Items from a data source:
———

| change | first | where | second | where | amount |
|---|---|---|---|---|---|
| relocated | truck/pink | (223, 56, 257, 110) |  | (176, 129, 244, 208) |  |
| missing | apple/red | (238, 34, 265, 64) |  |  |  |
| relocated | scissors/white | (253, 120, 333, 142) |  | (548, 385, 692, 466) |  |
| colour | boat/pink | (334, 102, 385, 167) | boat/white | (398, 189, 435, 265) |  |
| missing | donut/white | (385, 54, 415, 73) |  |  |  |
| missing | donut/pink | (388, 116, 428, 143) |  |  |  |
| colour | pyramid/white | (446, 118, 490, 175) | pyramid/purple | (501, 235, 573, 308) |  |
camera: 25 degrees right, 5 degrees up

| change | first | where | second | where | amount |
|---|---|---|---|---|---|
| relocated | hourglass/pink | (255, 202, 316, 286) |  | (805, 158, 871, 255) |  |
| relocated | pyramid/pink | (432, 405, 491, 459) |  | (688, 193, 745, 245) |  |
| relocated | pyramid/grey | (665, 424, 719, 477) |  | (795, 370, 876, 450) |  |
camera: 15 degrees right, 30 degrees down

———

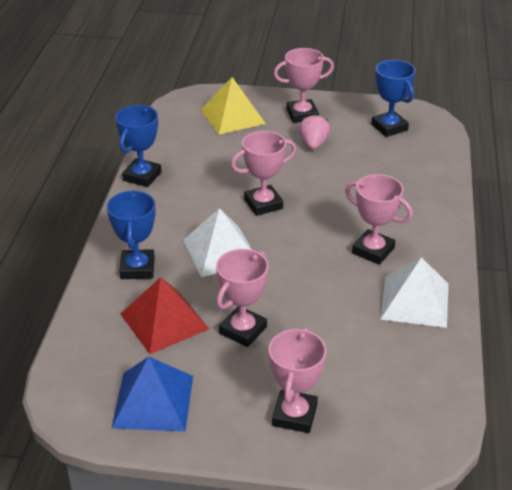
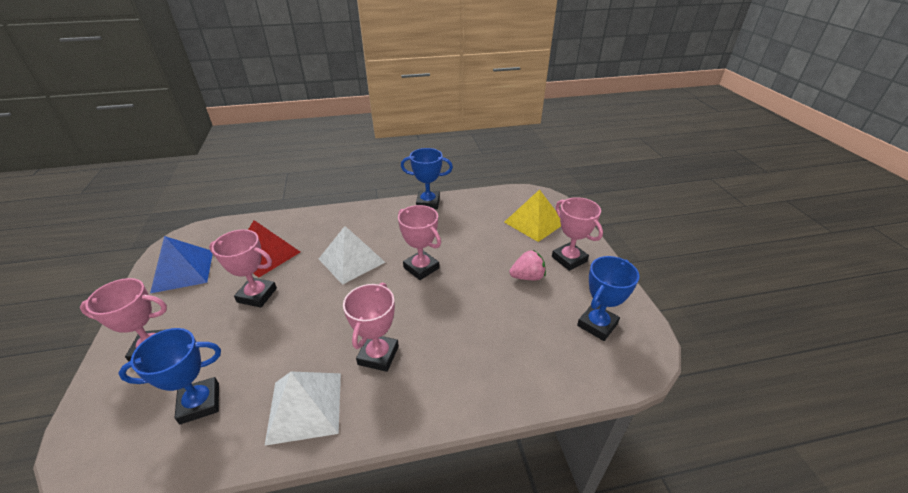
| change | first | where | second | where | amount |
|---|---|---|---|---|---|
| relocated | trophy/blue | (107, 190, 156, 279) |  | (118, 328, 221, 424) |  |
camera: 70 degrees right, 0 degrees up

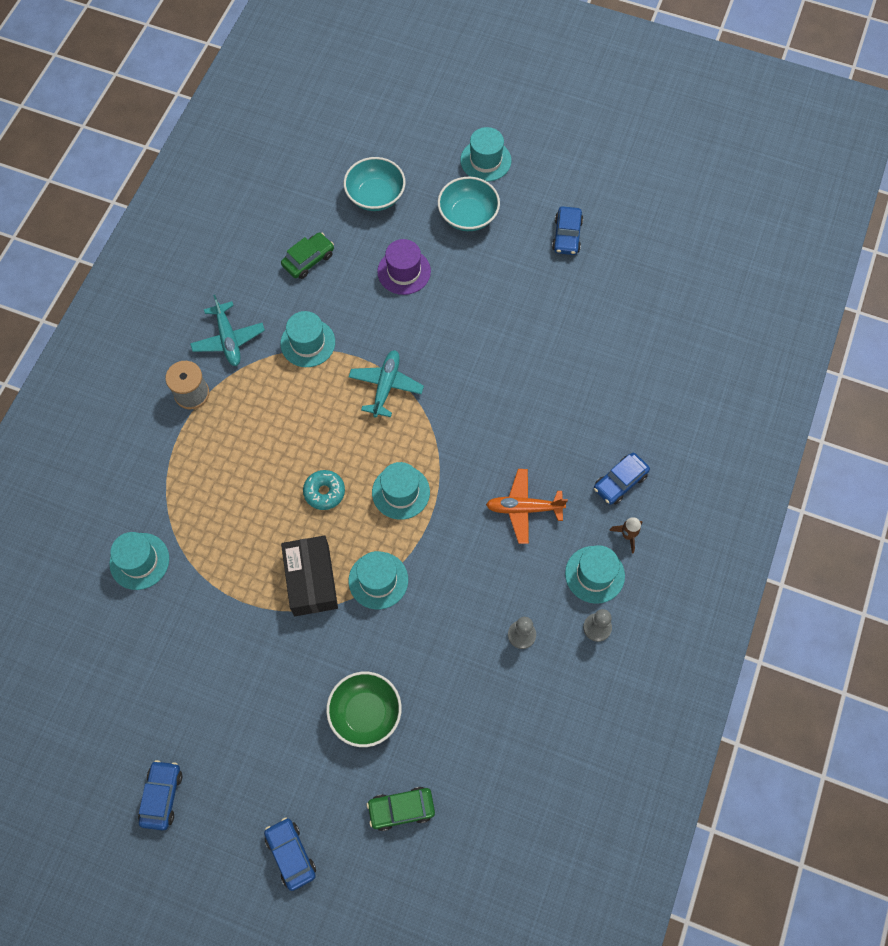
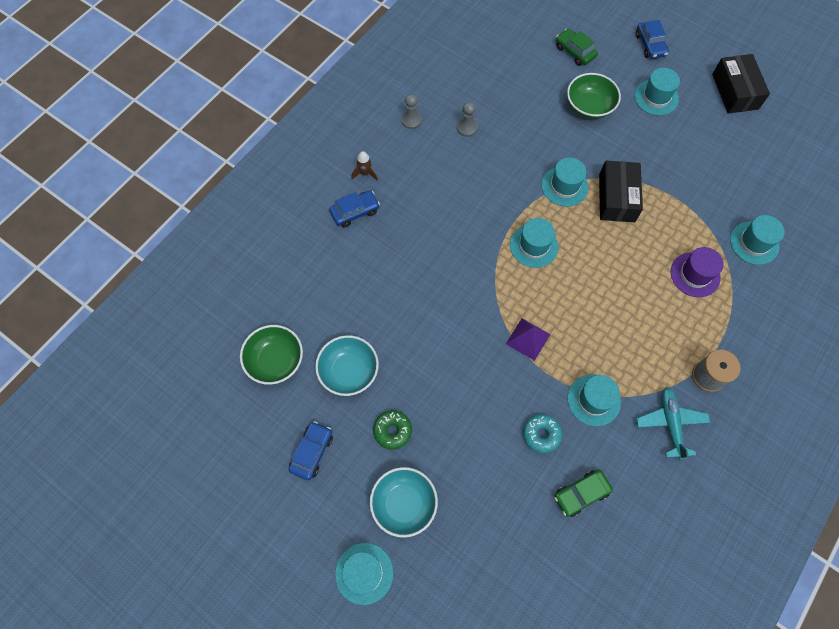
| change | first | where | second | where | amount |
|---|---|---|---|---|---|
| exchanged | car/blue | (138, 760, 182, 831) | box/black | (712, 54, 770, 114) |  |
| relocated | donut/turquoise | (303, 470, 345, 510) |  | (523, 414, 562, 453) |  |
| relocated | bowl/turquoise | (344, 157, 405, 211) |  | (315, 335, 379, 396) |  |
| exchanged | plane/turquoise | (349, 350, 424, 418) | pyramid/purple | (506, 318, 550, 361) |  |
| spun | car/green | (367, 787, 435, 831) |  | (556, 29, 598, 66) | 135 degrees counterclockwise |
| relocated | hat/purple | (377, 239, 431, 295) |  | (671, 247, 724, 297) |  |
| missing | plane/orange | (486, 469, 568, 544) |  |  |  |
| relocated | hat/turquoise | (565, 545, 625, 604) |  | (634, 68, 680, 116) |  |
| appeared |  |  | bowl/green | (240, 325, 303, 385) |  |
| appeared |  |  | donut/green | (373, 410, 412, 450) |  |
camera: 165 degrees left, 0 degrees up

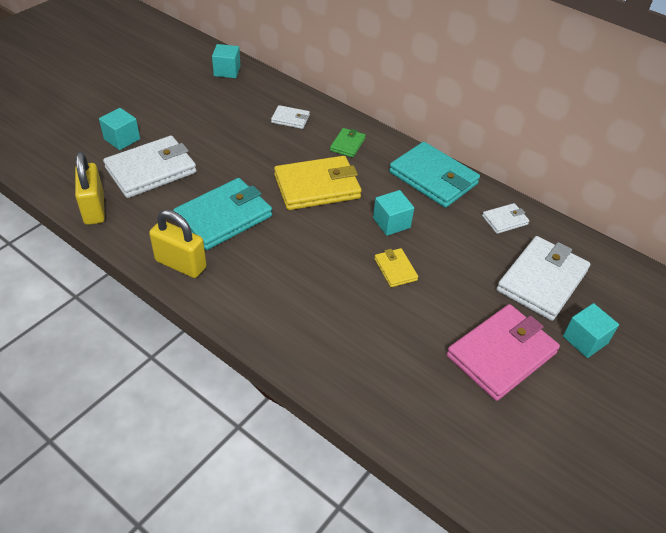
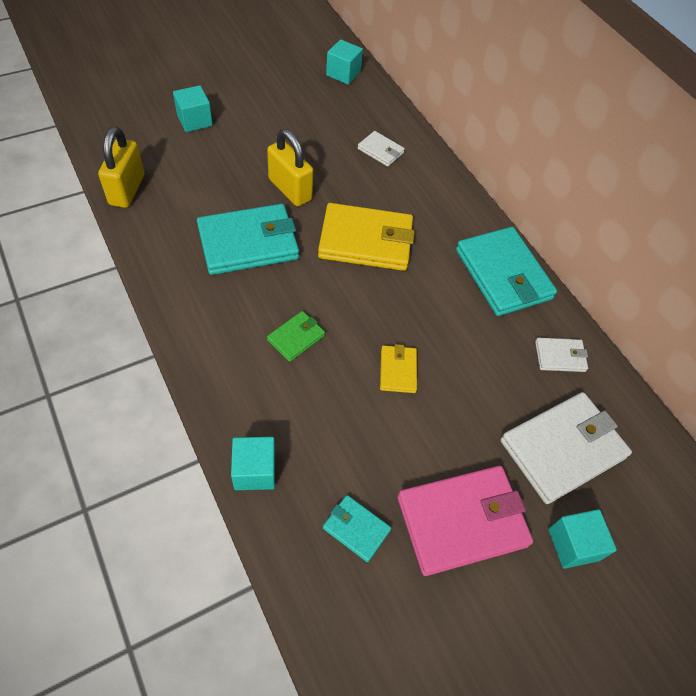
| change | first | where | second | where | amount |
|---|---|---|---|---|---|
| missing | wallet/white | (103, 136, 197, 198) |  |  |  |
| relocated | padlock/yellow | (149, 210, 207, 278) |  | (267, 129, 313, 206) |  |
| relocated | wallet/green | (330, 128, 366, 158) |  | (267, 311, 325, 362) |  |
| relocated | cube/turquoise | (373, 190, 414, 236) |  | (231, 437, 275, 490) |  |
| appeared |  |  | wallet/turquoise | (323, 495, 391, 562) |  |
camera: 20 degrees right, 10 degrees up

———

#### ASSIGNMENT
Scan the records above for the lines holding "colour | boat/pink" and "colour | pyramid/white". Transcribe those two and every line between them word for word, and no others.

#### RESPONSE TO THIS TASK
| colour | boat/pink | (334, 102, 385, 167) | boat/white | (398, 189, 435, 265) |  |
| missing | donut/white | (385, 54, 415, 73) |  |  |  |
| missing | donut/pink | (388, 116, 428, 143) |  |  |  |
| colour | pyramid/white | (446, 118, 490, 175) | pyramid/purple | (501, 235, 573, 308) |  |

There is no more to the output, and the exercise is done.